* [Input data]:
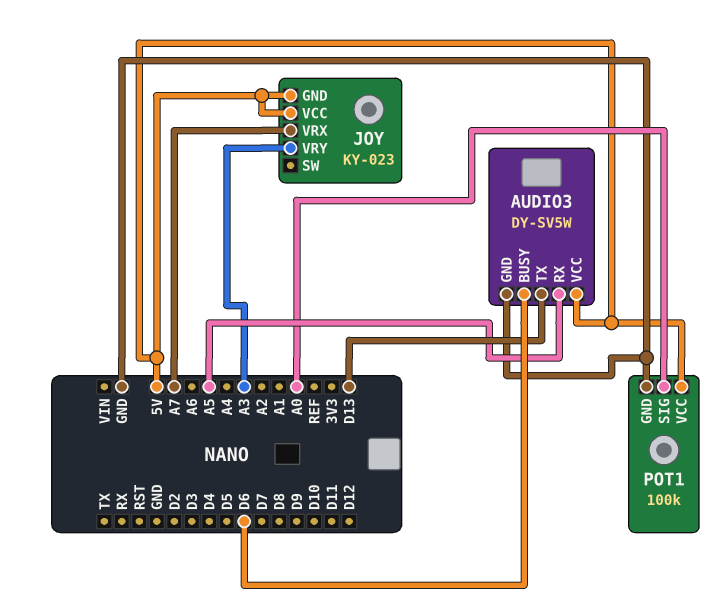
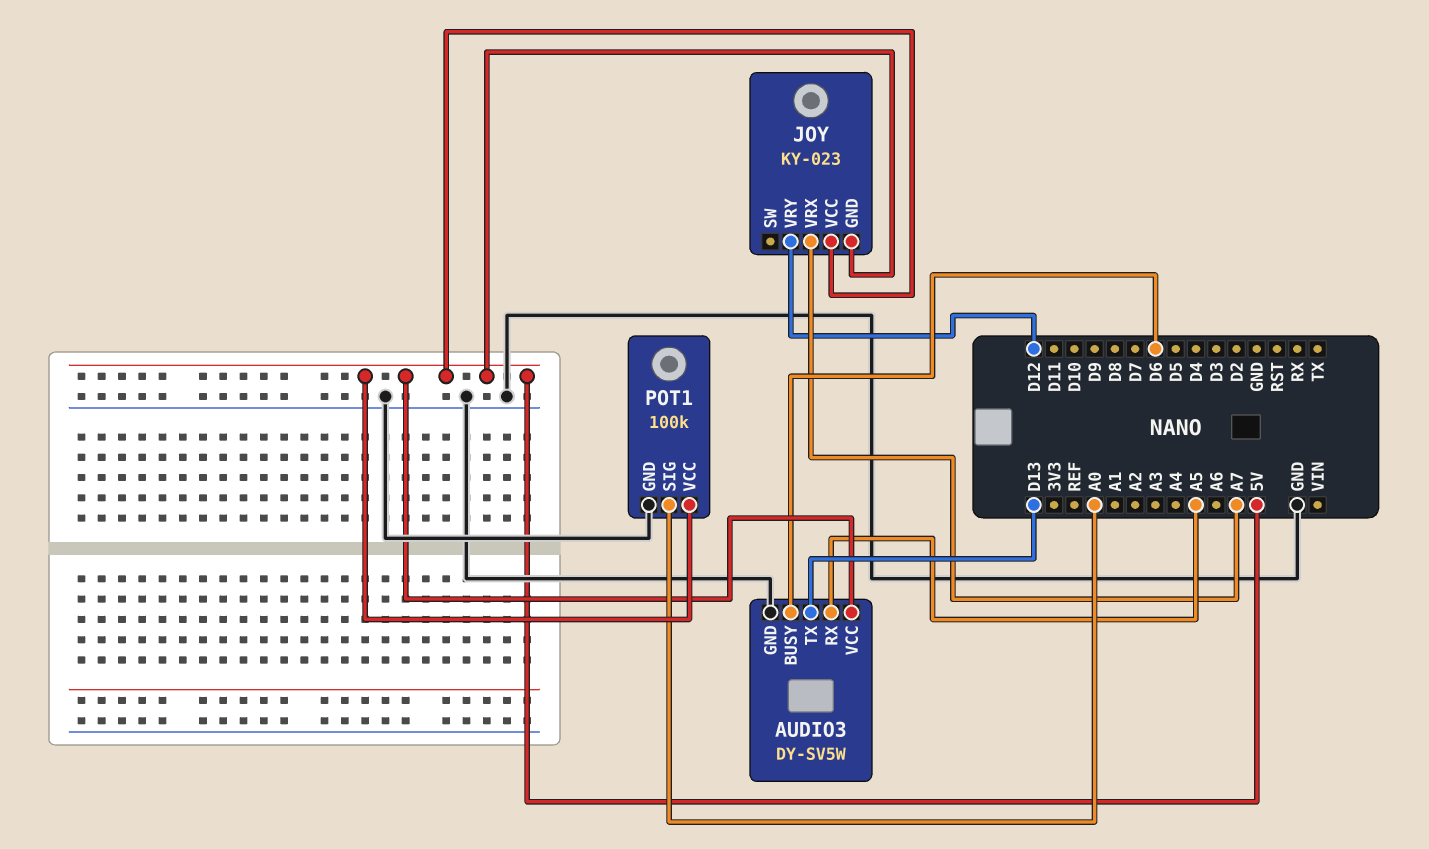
JOY pin VRY: A3 -> D12

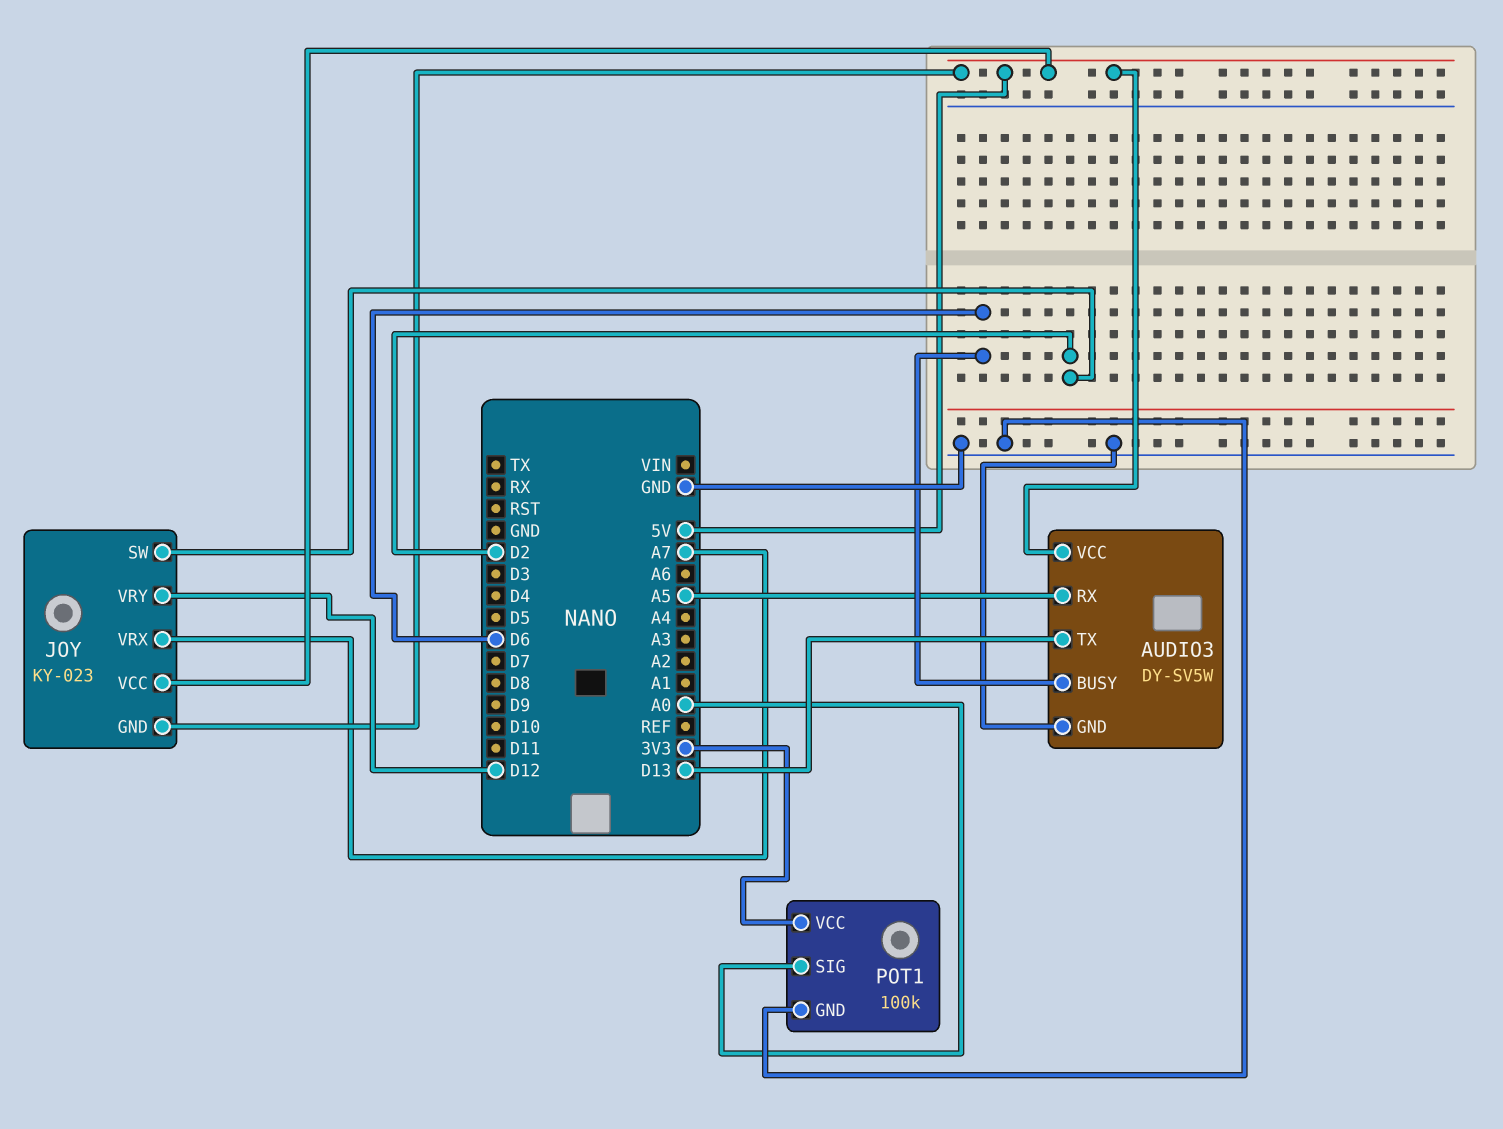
JOY pin SW: none -> D2
POT1 pin VCC: 5V -> 3V3

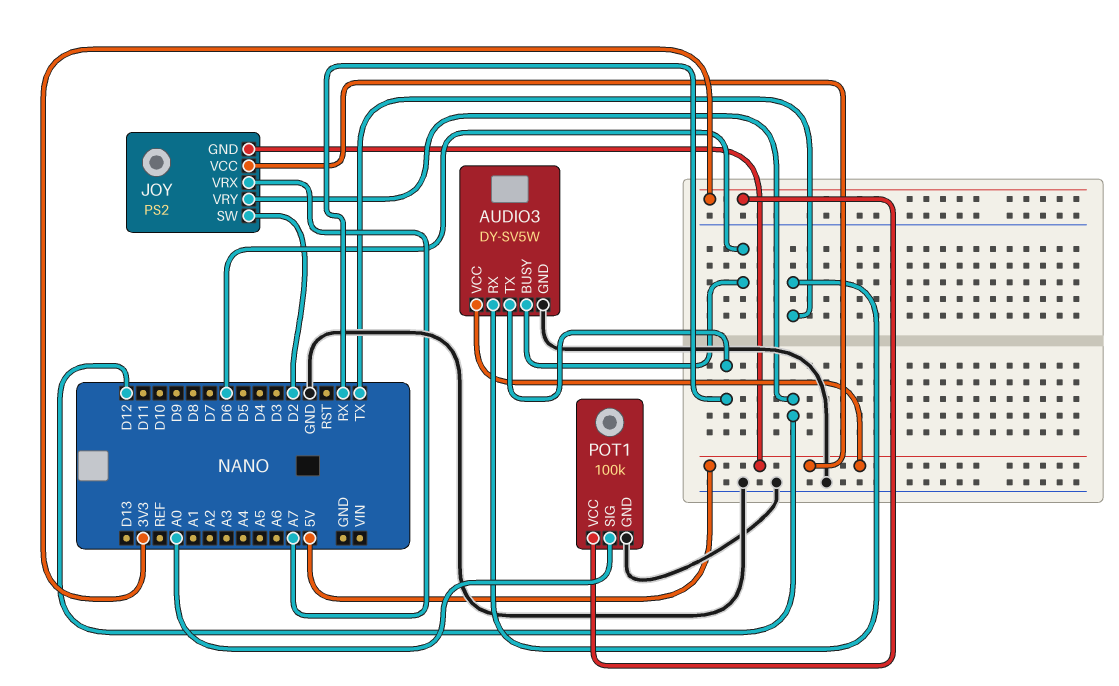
AUDIO3 pin RX: A5 -> TX
AUDIO3 pin TX: D13 -> RX
JOY: KY-023 -> PS2

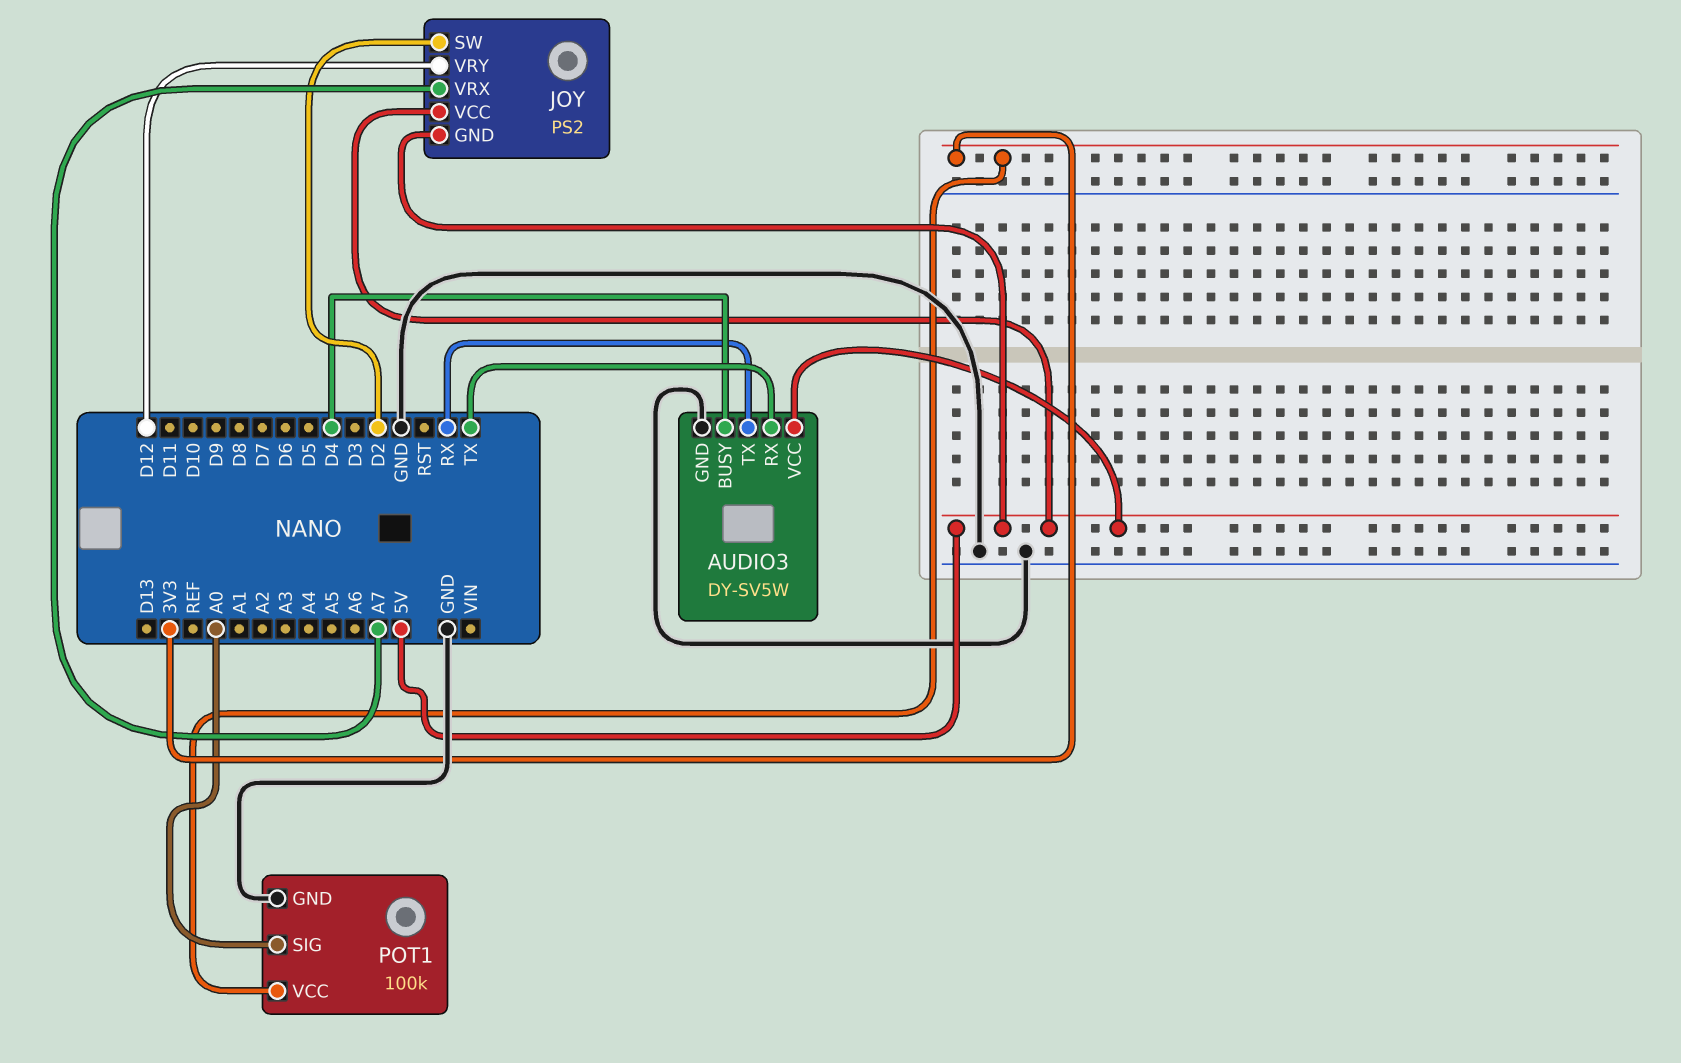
AUDIO3 pin BUSY: D6 -> D4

* [The problem]: Please transcribe the lines from the one containing "POT1 pin VCC: 5V -> 3V3" to the last line of the listing, both included, exactly and with nothing added, leaving every picture out.

* [Response to this task]:
POT1 pin VCC: 5V -> 3V3

AUDIO3 pin RX: A5 -> TX
AUDIO3 pin TX: D13 -> RX
JOY: KY-023 -> PS2

AUDIO3 pin BUSY: D6 -> D4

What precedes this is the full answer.